YOUR GOAL:
In the entries below, how many lines contain the word "plus"? State the number and nothing more.
________________________________________
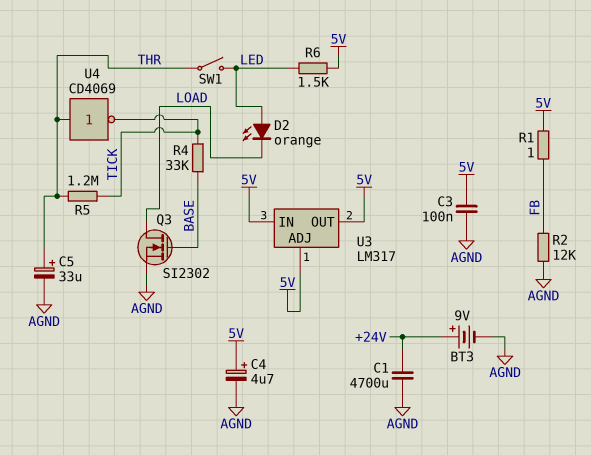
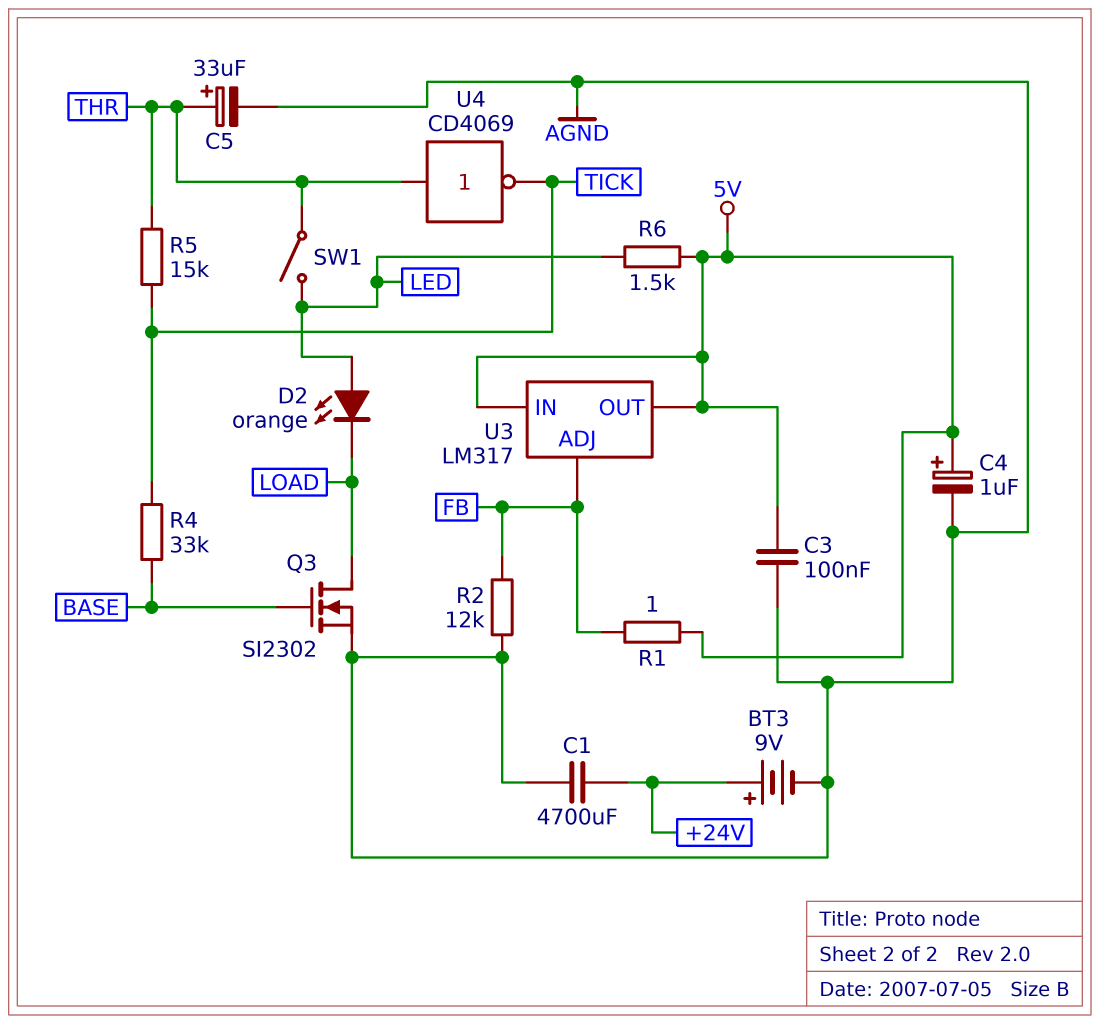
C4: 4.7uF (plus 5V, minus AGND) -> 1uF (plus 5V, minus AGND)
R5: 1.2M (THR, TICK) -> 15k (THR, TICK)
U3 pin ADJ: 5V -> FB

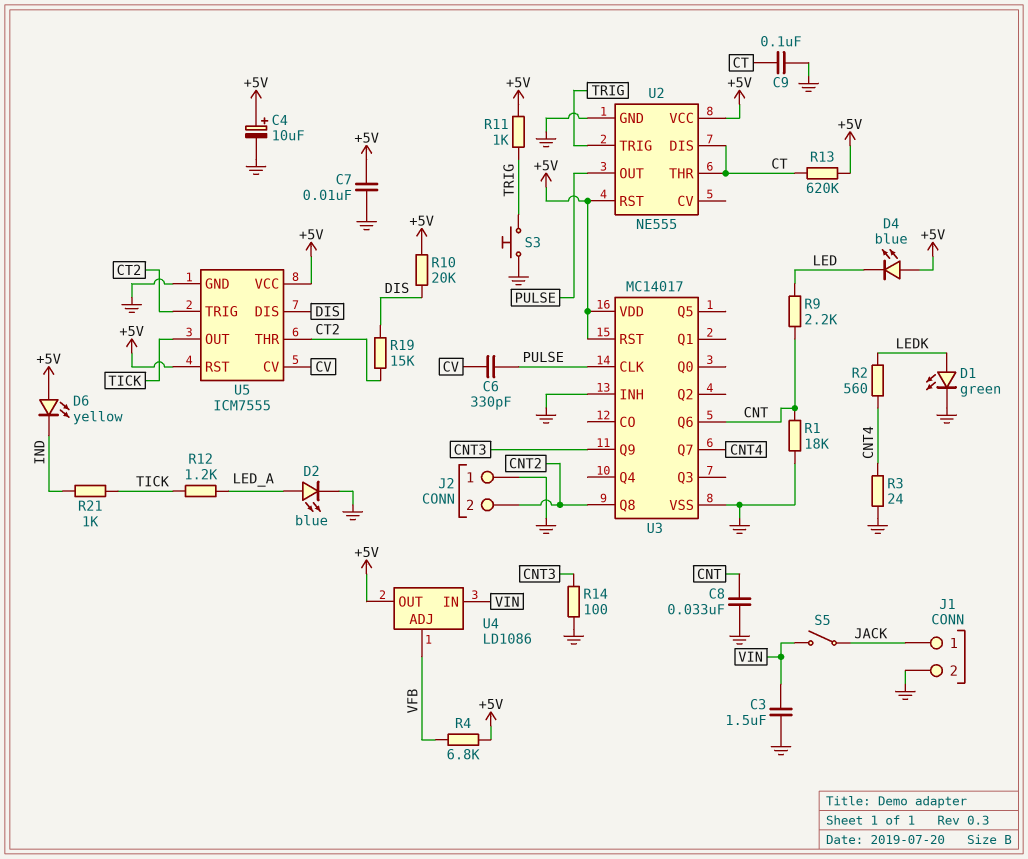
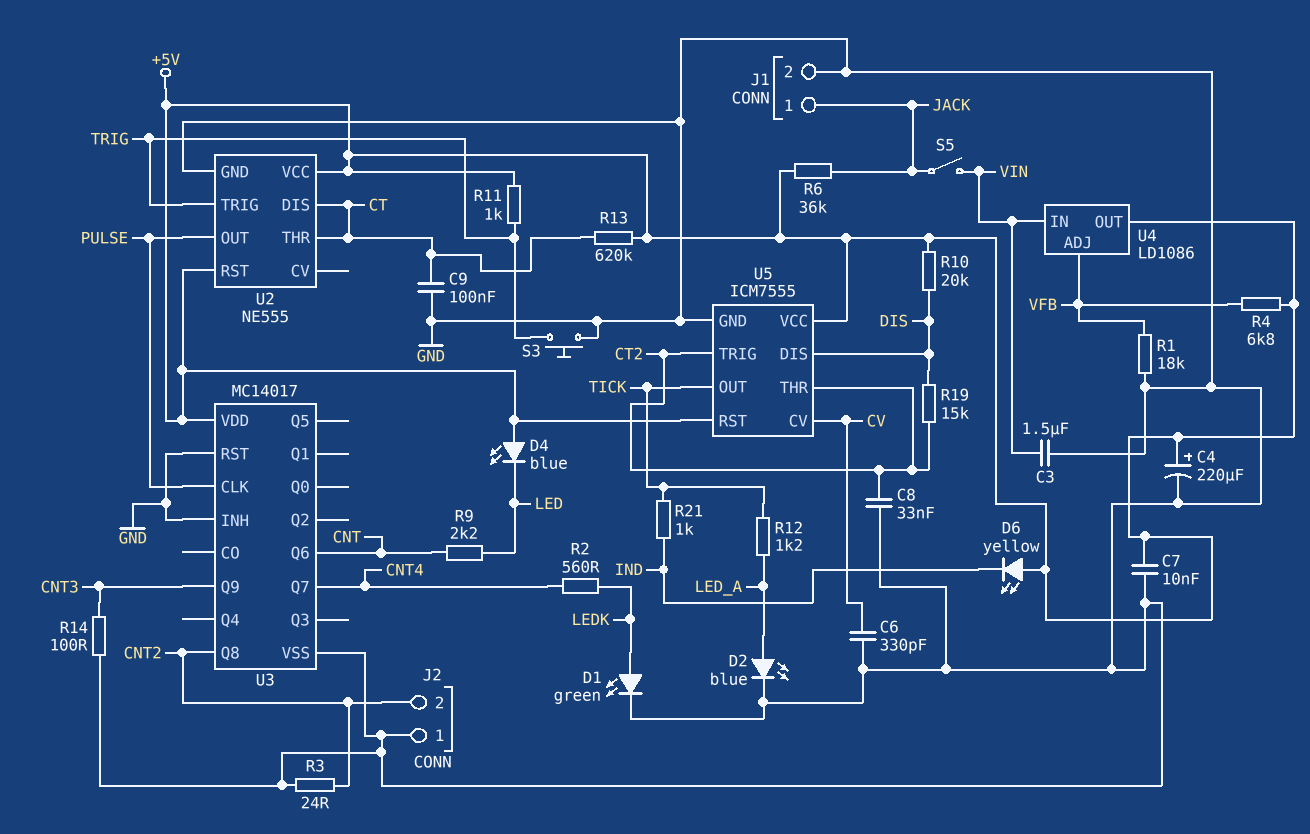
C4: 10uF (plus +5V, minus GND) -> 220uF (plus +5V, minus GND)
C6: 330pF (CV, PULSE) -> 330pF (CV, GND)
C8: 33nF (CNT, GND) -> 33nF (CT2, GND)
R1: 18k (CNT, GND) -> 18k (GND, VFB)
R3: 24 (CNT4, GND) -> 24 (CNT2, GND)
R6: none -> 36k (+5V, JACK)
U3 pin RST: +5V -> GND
________________________________________
ANSWER:
2